__PROBLEM DETAILS__: Present each line of the data below as a numbered list, skipping blank lines and leaving the pictures out of your answer.

(Data records)
#####

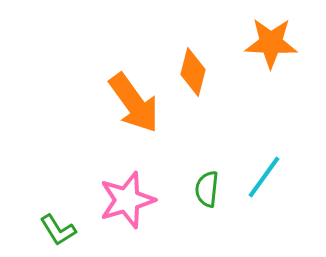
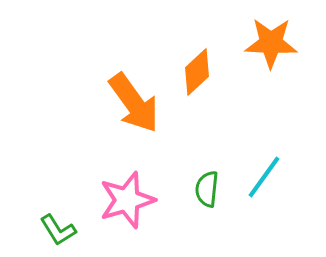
orange diamond: moved 4 px right; rotated 33 degrees clockwise
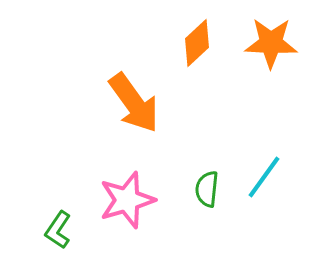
orange diamond: moved 29 px up
green L-shape: rotated 66 degrees clockwise
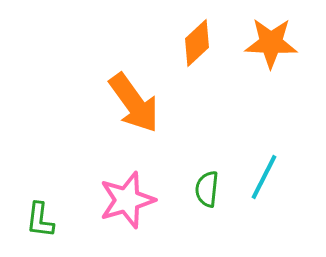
cyan line: rotated 9 degrees counterclockwise
green L-shape: moved 18 px left, 10 px up; rotated 27 degrees counterclockwise
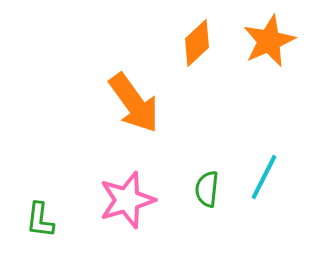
orange star: moved 2 px left, 2 px up; rotated 26 degrees counterclockwise
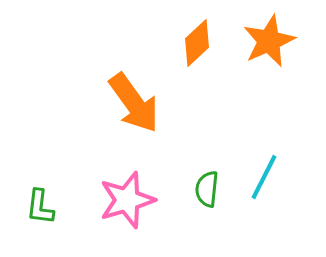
green L-shape: moved 13 px up
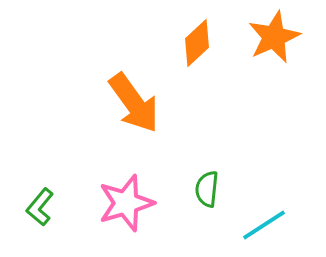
orange star: moved 5 px right, 4 px up
cyan line: moved 48 px down; rotated 30 degrees clockwise
pink star: moved 1 px left, 3 px down
green L-shape: rotated 33 degrees clockwise
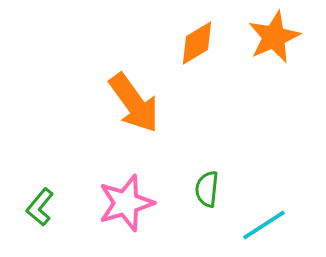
orange diamond: rotated 12 degrees clockwise
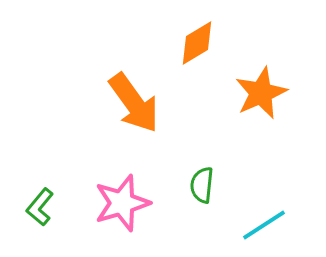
orange star: moved 13 px left, 56 px down
green semicircle: moved 5 px left, 4 px up
pink star: moved 4 px left
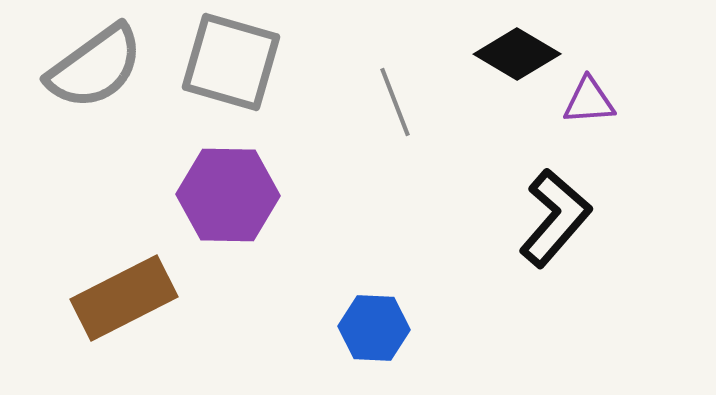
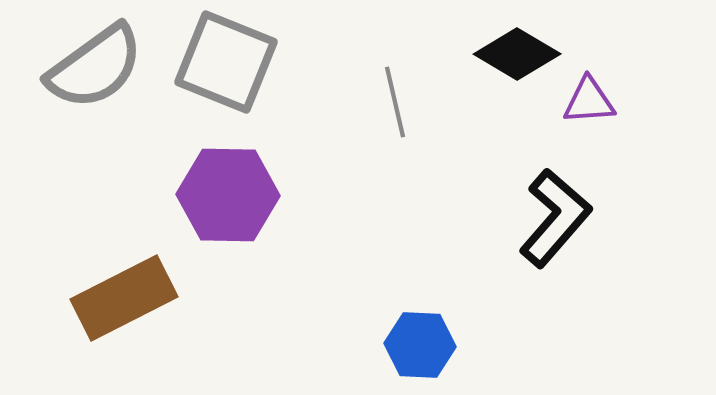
gray square: moved 5 px left; rotated 6 degrees clockwise
gray line: rotated 8 degrees clockwise
blue hexagon: moved 46 px right, 17 px down
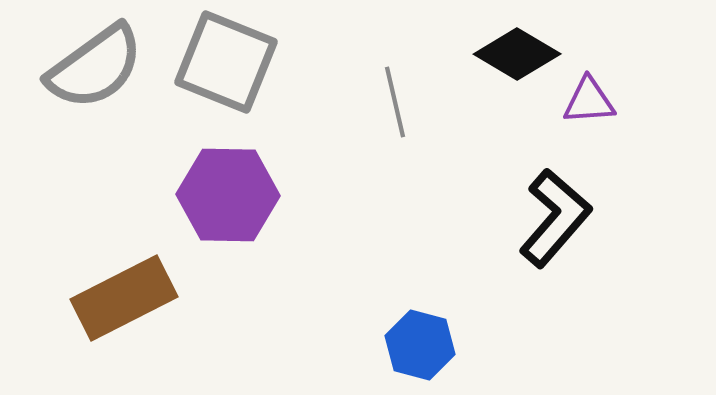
blue hexagon: rotated 12 degrees clockwise
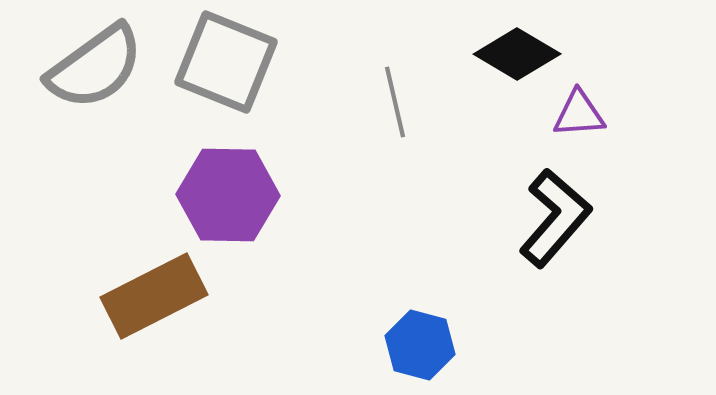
purple triangle: moved 10 px left, 13 px down
brown rectangle: moved 30 px right, 2 px up
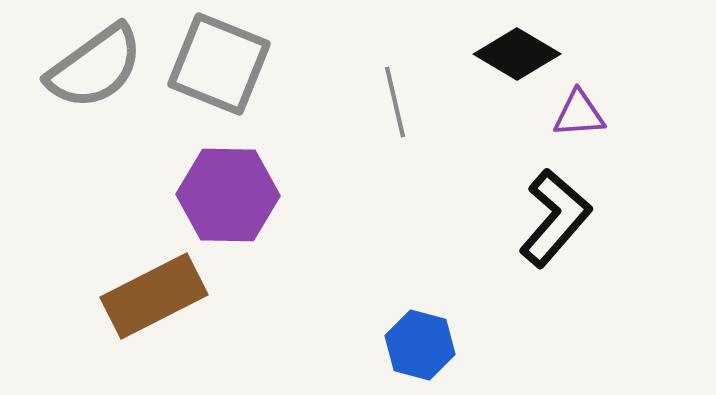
gray square: moved 7 px left, 2 px down
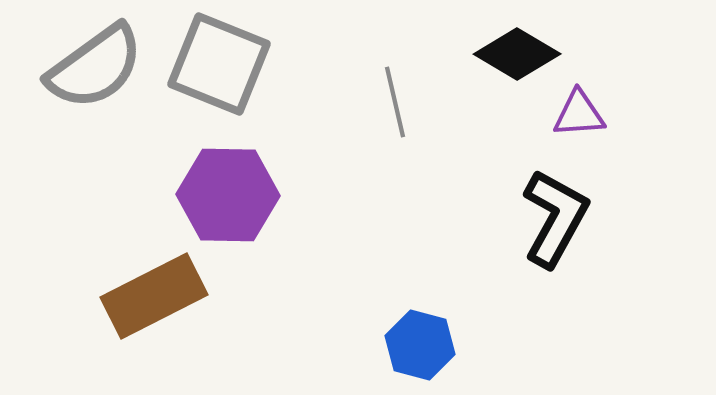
black L-shape: rotated 12 degrees counterclockwise
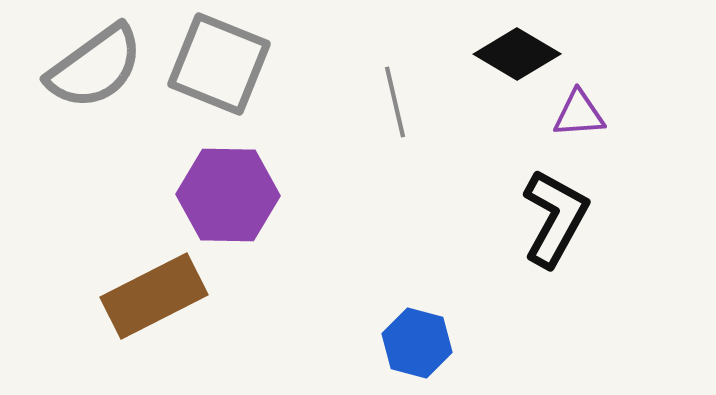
blue hexagon: moved 3 px left, 2 px up
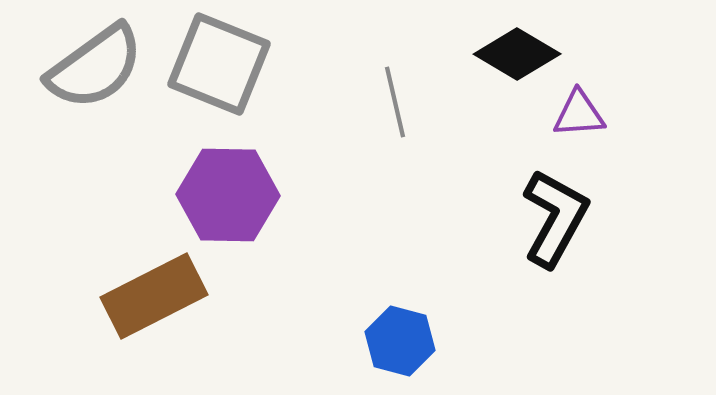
blue hexagon: moved 17 px left, 2 px up
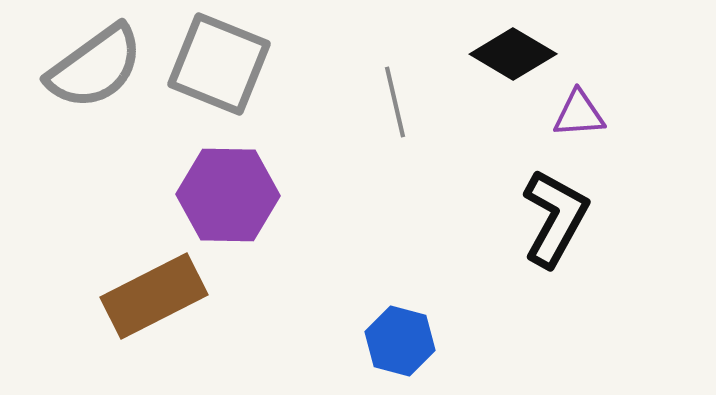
black diamond: moved 4 px left
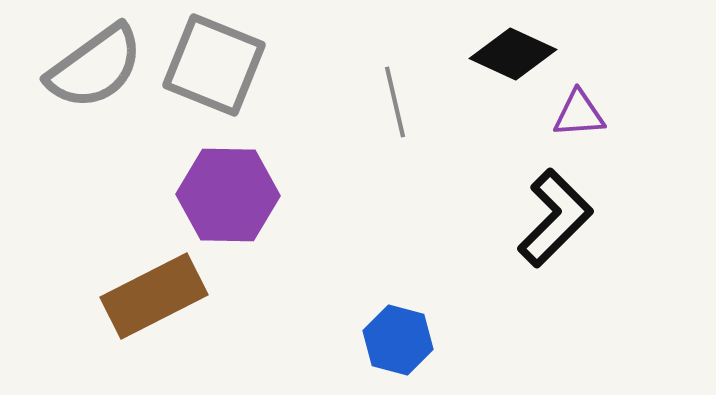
black diamond: rotated 6 degrees counterclockwise
gray square: moved 5 px left, 1 px down
black L-shape: rotated 16 degrees clockwise
blue hexagon: moved 2 px left, 1 px up
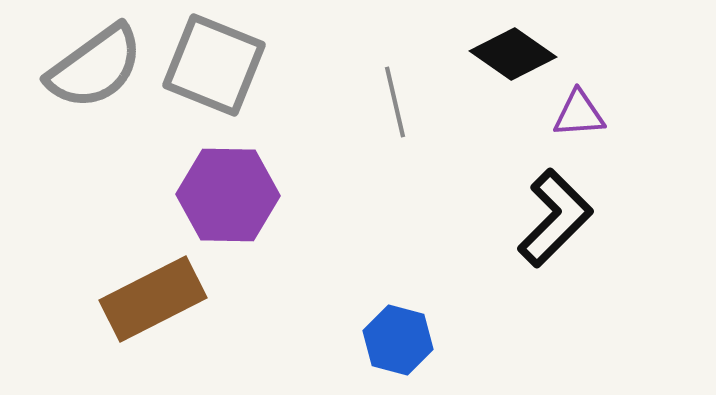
black diamond: rotated 10 degrees clockwise
brown rectangle: moved 1 px left, 3 px down
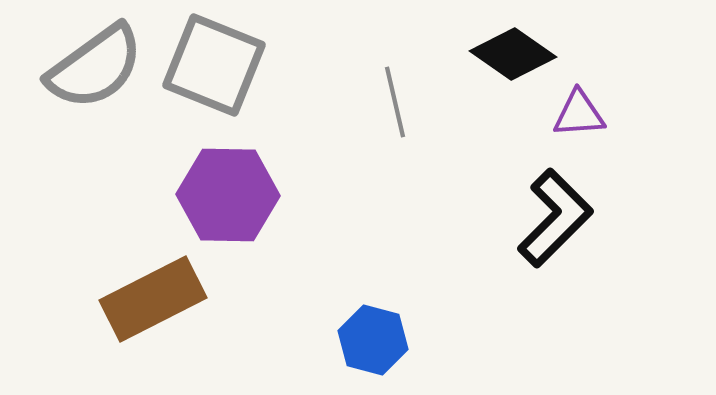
blue hexagon: moved 25 px left
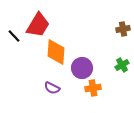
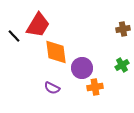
orange diamond: rotated 12 degrees counterclockwise
orange cross: moved 2 px right, 1 px up
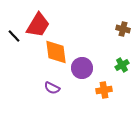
brown cross: rotated 24 degrees clockwise
orange cross: moved 9 px right, 3 px down
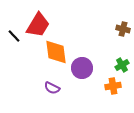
orange cross: moved 9 px right, 4 px up
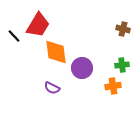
green cross: rotated 24 degrees clockwise
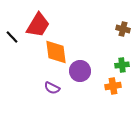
black line: moved 2 px left, 1 px down
purple circle: moved 2 px left, 3 px down
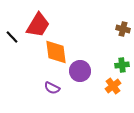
orange cross: rotated 28 degrees counterclockwise
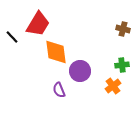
red trapezoid: moved 1 px up
purple semicircle: moved 7 px right, 2 px down; rotated 42 degrees clockwise
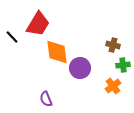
brown cross: moved 10 px left, 16 px down
orange diamond: moved 1 px right
green cross: moved 1 px right
purple circle: moved 3 px up
purple semicircle: moved 13 px left, 9 px down
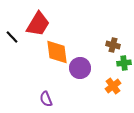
green cross: moved 1 px right, 2 px up
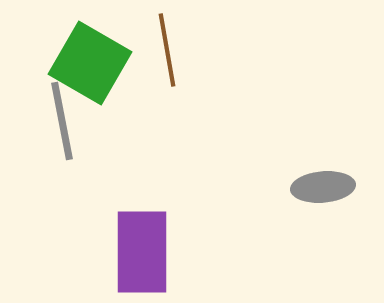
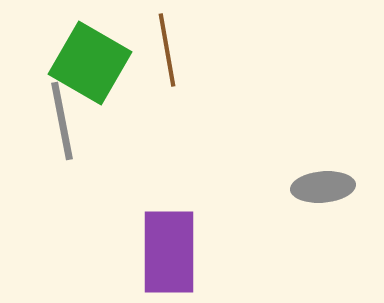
purple rectangle: moved 27 px right
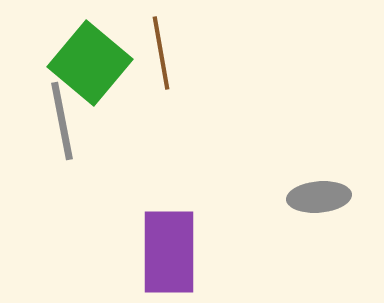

#####

__ANSWER TO THE EXERCISE__:
1. orange diamond: moved 4 px right; rotated 33 degrees clockwise
2. orange diamond: moved 29 px up
3. green L-shape: rotated 66 degrees clockwise
4. cyan line: rotated 9 degrees counterclockwise
5. green L-shape: moved 18 px left, 10 px up; rotated 27 degrees counterclockwise
6. orange star: moved 2 px left, 2 px up; rotated 26 degrees counterclockwise
7. green L-shape: moved 13 px up
8. orange star: moved 5 px right, 4 px up
9. cyan line: moved 48 px down; rotated 30 degrees clockwise
10. pink star: moved 1 px left, 3 px down
11. green L-shape: rotated 33 degrees clockwise
12. orange diamond: rotated 12 degrees clockwise
13. orange star: moved 13 px left, 56 px down
14. green semicircle: moved 5 px left, 4 px up
15. pink star: moved 4 px left
16. gray square: moved 5 px left; rotated 6 degrees clockwise
17. gray line: rotated 8 degrees clockwise
18. blue hexagon: moved 46 px right, 17 px down
19. blue hexagon: rotated 12 degrees clockwise
20. purple triangle: moved 10 px left, 13 px down
21. brown rectangle: moved 30 px right, 2 px up
22. gray square: moved 7 px left, 2 px down
23. black L-shape: rotated 12 degrees counterclockwise
24. blue hexagon: moved 3 px left, 2 px up
25. blue hexagon: moved 17 px left, 2 px up
26. black diamond: moved 4 px left
27. black diamond: rotated 6 degrees counterclockwise
28. gray square: moved 5 px left, 1 px down
29. black L-shape: rotated 16 degrees clockwise
30. blue hexagon: moved 2 px left, 1 px up
31. black diamond: rotated 10 degrees clockwise
32. brown rectangle: moved 1 px left, 3 px down
33. blue hexagon: moved 25 px left
34. orange diamond: rotated 12 degrees counterclockwise
35. orange cross: moved 2 px right, 1 px up
36. brown cross: rotated 24 degrees clockwise
37. orange cross: moved 9 px right, 3 px down
38. orange cross: moved 9 px right, 4 px up
39. green cross: rotated 24 degrees clockwise
40. black line: moved 2 px left, 1 px down
41. purple circle: moved 2 px left, 3 px down
42. orange cross: rotated 28 degrees counterclockwise
43. red trapezoid: moved 1 px up
44. purple semicircle: moved 7 px right, 2 px down; rotated 42 degrees clockwise
45. brown cross: moved 10 px left, 16 px down
46. orange diamond: moved 1 px right
47. green cross: moved 1 px right
48. purple circle: moved 3 px up
49. purple semicircle: moved 13 px left, 9 px down
50. green cross: moved 1 px right, 2 px up
51. purple rectangle: moved 27 px right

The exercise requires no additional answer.